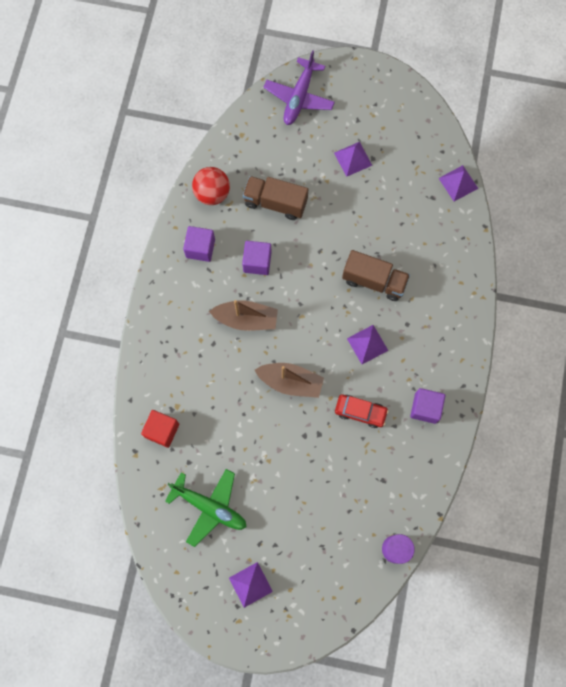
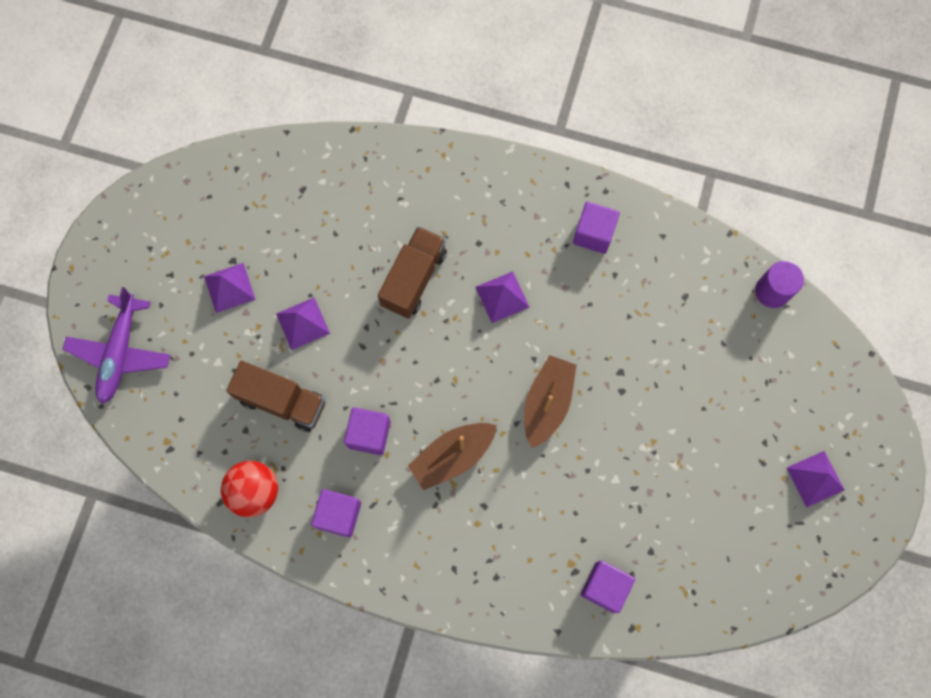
camera: 85 degrees left, 0 degrees up
(162, 430) = (604, 587): red cube -> purple cube
(210, 507) = (713, 526): green plane -> none
(246, 319) = (452, 456): brown boat -> brown boat turned 135 degrees counterclockwise
(275, 203) = (282, 401): brown truck -> brown truck turned 90 degrees counterclockwise
(299, 97) = (120, 353): purple plane -> purple plane turned 75 degrees clockwise
(360, 412) = (594, 315): red car -> none
(458, 183) = (286, 154): purple pyramid -> purple pyramid (303, 323)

**Exercise objective:**
The exact lines from the one containing "(210, 507) = (713, 526): green plane -> none" through the end of the listing above are the expected output; include nothing else.

**Solution for this task:**
(210, 507) = (713, 526): green plane -> none
(246, 319) = (452, 456): brown boat -> brown boat turned 135 degrees counterclockwise
(275, 203) = (282, 401): brown truck -> brown truck turned 90 degrees counterclockwise
(299, 97) = (120, 353): purple plane -> purple plane turned 75 degrees clockwise
(360, 412) = (594, 315): red car -> none
(458, 183) = (286, 154): purple pyramid -> purple pyramid (303, 323)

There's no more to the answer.